:: YOUR ASSIGNMENT ::
Write out, word for word, every line from the one where "orange traffic cone: 2 -> 0" occurs to the final line of the entries, and nothing beyond them.

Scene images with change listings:
___
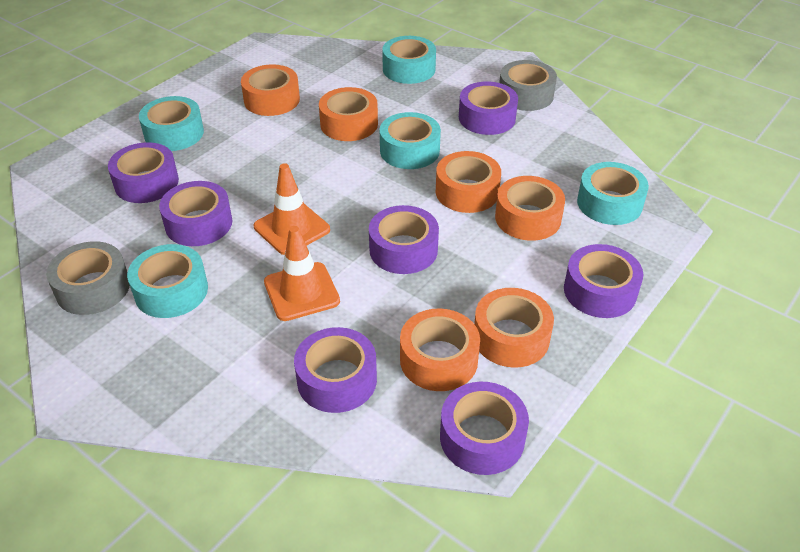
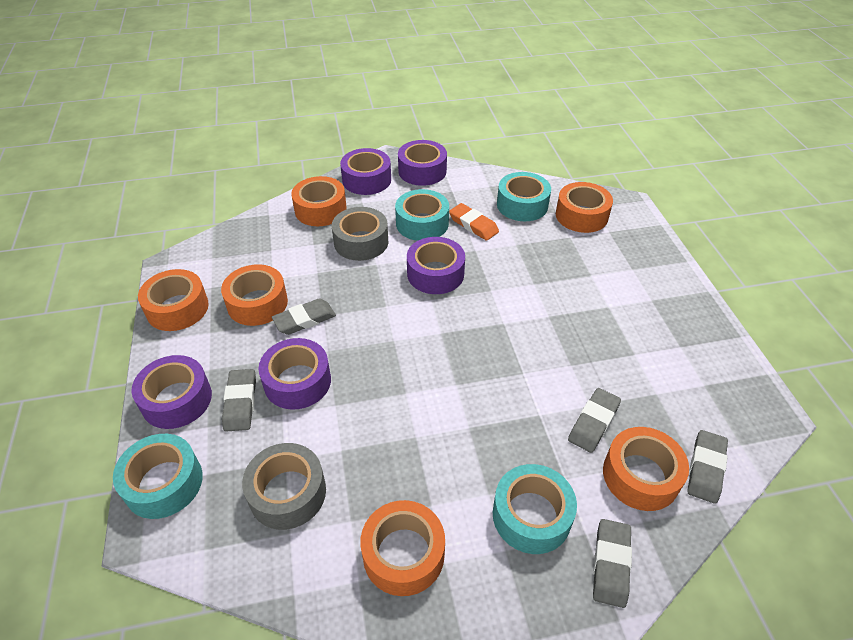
grey eraser: 0 -> 5
orange eraser: 0 -> 1
orange traffic cone: 2 -> 0
purple tape: 7 -> 5
turquoise tape: 5 -> 4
___
:: EXPECTED ANSWER ::
orange traffic cone: 2 -> 0
purple tape: 7 -> 5
turquoise tape: 5 -> 4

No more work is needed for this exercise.